(Object change descriptions)
- - -

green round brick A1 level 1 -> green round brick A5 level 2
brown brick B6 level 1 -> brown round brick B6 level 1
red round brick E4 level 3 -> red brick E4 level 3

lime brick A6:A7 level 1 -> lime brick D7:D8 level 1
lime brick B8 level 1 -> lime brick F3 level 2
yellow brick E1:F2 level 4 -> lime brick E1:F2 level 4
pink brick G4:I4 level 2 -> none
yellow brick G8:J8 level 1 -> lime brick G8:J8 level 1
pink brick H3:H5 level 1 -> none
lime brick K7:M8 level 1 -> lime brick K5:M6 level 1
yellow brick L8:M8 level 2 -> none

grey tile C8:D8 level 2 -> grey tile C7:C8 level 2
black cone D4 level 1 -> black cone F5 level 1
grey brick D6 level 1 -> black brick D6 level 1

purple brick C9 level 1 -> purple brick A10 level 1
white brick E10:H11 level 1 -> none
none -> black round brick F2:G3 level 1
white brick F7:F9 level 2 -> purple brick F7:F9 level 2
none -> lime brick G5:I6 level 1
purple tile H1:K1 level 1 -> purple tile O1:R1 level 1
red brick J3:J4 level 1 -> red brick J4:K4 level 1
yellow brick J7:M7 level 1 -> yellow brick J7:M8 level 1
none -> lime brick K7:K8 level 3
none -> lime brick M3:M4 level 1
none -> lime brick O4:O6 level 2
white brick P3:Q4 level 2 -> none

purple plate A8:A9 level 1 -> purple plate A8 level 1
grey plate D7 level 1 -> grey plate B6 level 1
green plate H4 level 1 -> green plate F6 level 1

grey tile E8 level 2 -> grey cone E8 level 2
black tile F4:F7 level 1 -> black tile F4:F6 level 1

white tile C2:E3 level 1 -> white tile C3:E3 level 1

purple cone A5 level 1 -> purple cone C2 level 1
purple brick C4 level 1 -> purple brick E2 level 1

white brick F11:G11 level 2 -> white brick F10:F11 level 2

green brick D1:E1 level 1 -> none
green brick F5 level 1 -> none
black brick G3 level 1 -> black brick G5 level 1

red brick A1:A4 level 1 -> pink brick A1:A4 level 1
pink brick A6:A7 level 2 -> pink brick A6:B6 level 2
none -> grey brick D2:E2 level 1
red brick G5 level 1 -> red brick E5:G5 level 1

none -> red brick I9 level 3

- - -

THE PROBLEM => From the line containing "green plate H4" down to the last line, reproduce the records exactly. Include both ends.

TASK OUTPUT =>
green plate H4 level 1 -> green plate F6 level 1

grey tile E8 level 2 -> grey cone E8 level 2
black tile F4:F7 level 1 -> black tile F4:F6 level 1

white tile C2:E3 level 1 -> white tile C3:E3 level 1

purple cone A5 level 1 -> purple cone C2 level 1
purple brick C4 level 1 -> purple brick E2 level 1

white brick F11:G11 level 2 -> white brick F10:F11 level 2

green brick D1:E1 level 1 -> none
green brick F5 level 1 -> none
black brick G3 level 1 -> black brick G5 level 1

red brick A1:A4 level 1 -> pink brick A1:A4 level 1
pink brick A6:A7 level 2 -> pink brick A6:B6 level 2
none -> grey brick D2:E2 level 1
red brick G5 level 1 -> red brick E5:G5 level 1

none -> red brick I9 level 3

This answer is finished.